**Scene edit records**
---

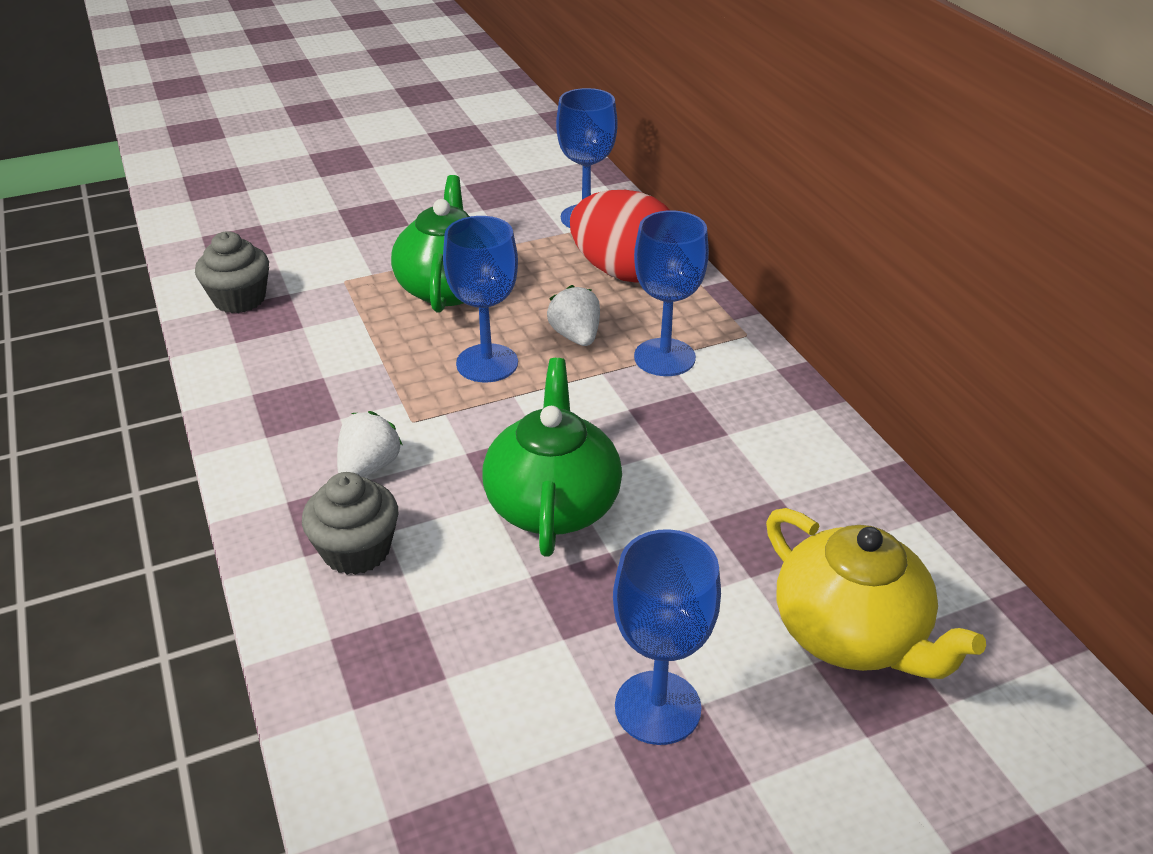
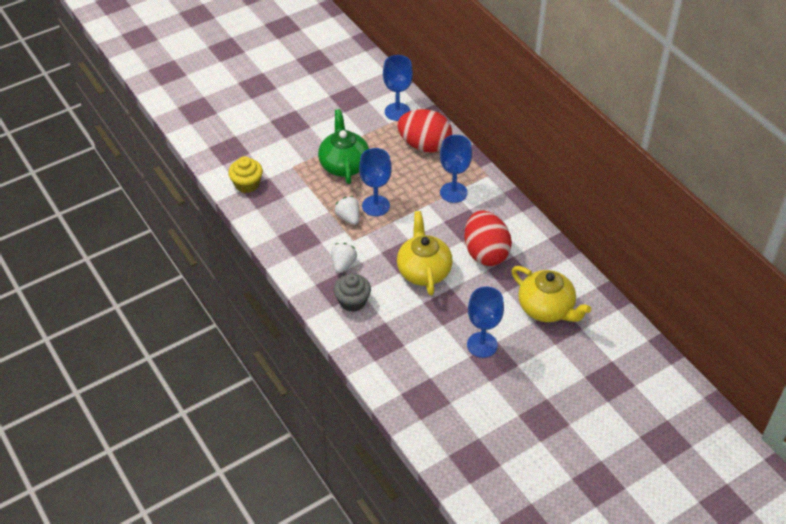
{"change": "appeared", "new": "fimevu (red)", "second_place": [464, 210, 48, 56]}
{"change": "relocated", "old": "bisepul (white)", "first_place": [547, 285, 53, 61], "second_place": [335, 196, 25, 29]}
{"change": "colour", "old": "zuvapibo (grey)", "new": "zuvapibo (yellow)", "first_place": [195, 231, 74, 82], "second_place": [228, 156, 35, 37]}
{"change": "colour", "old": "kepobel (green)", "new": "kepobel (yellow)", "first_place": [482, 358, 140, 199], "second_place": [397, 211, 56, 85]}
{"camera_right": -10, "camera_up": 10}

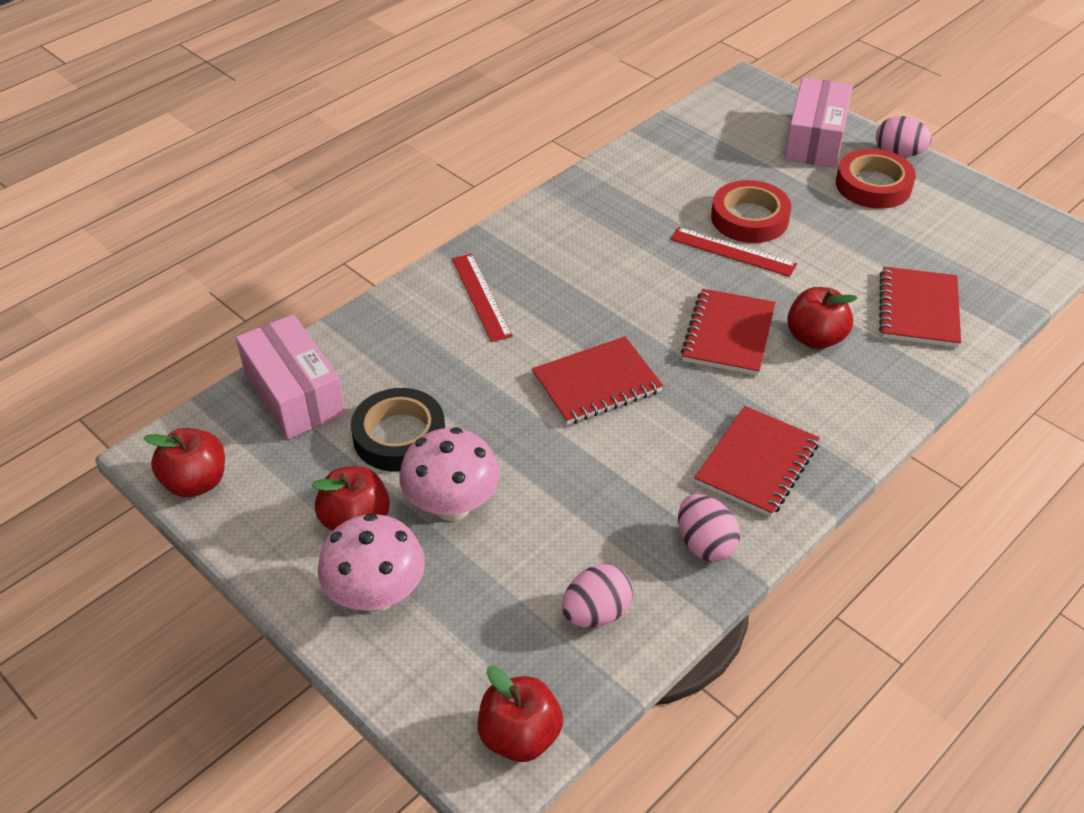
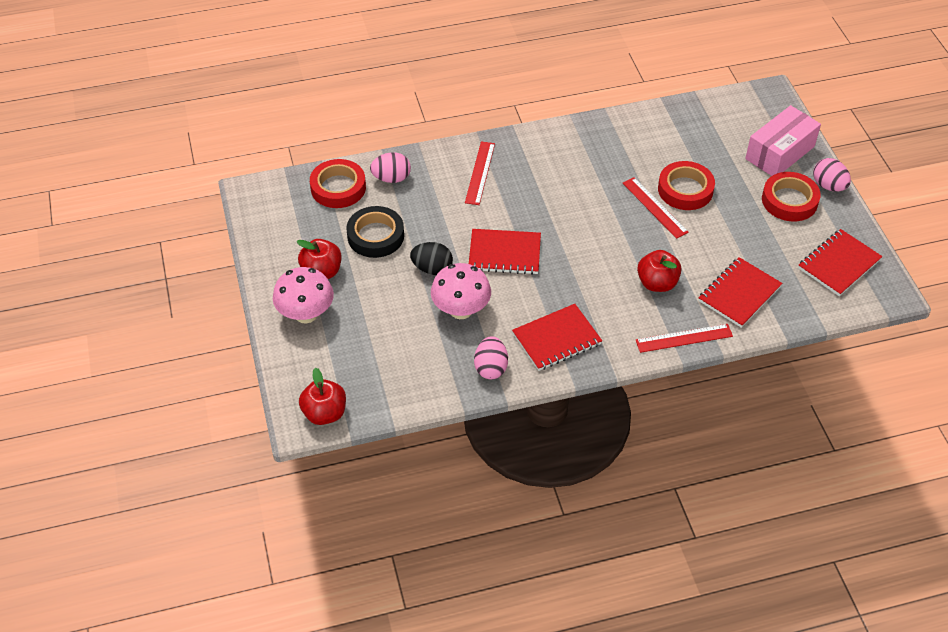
{"change": "missing", "old": "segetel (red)", "first_place": [144, 428, 81, 69]}
{"change": "appeared", "new": "fimevu (black)", "second_place": [410, 242, 43, 33]}
{"change": "appeared", "new": "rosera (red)", "second_place": [636, 324, 97, 29]}
{"change": "relocated", "old": "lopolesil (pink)", "first_place": [399, 427, 101, 94], "second_place": [431, 263, 60, 56]}
{"change": "relocated", "old": "fimevu (pink)", "first_place": [562, 564, 71, 64], "second_place": [370, 152, 41, 31]}
{"change": "relocated", "old": "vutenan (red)", "first_place": [681, 289, 95, 86], "second_place": [798, 229, 85, 67]}
{"change": "exchanged", "old": "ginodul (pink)", "new": "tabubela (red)", "first_place": [236, 314, 110, 125], "second_place": [310, 159, 56, 49]}
{"camera_right": 30, "camera_up": 5}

---

**WHAT THE TASK REQUIRES**
Find every line above that includes the word "colour" and report only how many there are.

**EXPECTED ANSWER**
2